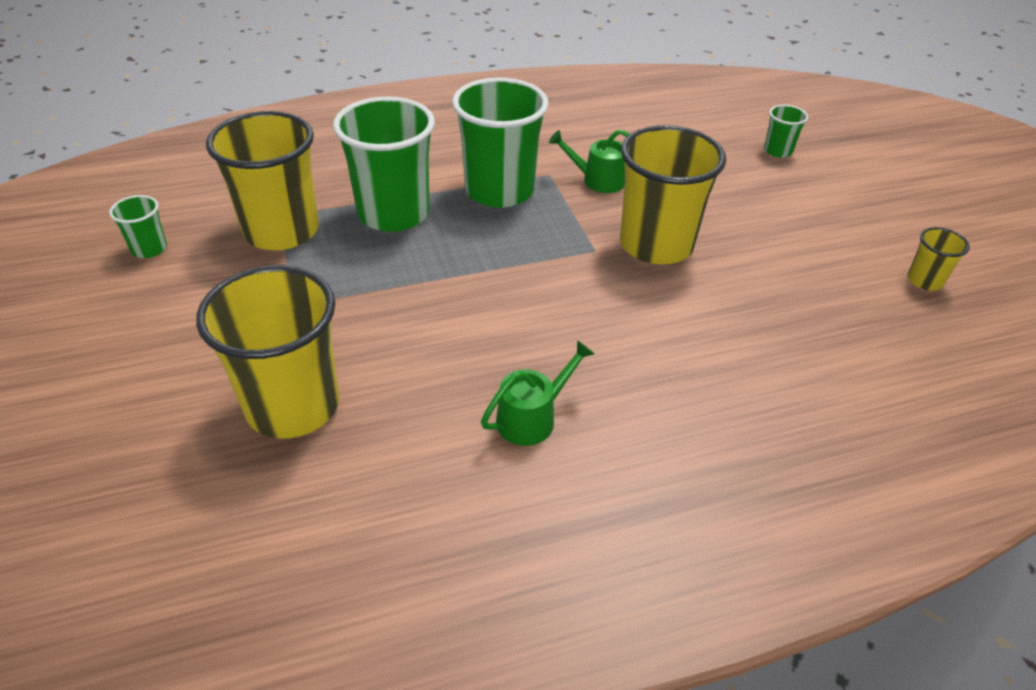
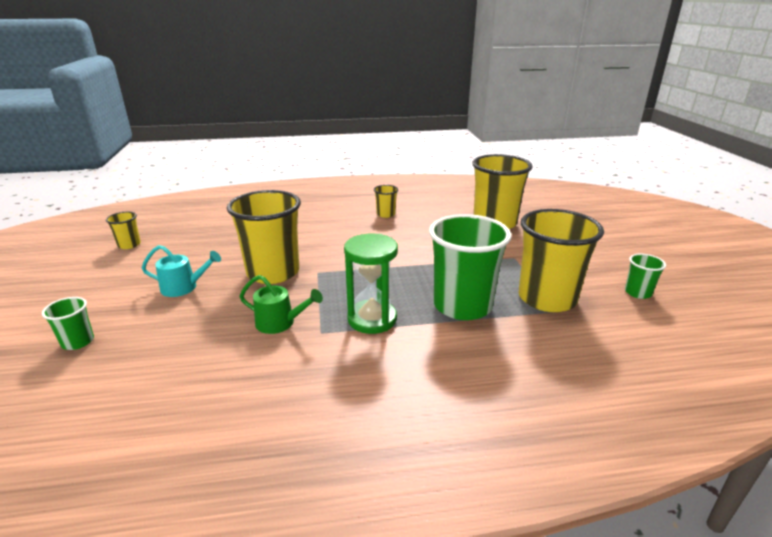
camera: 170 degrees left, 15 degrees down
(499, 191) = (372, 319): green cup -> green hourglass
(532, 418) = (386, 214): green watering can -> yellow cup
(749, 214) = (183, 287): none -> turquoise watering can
——————
In the material above, how many lines have the word "green"? Give that number and nothing else.

2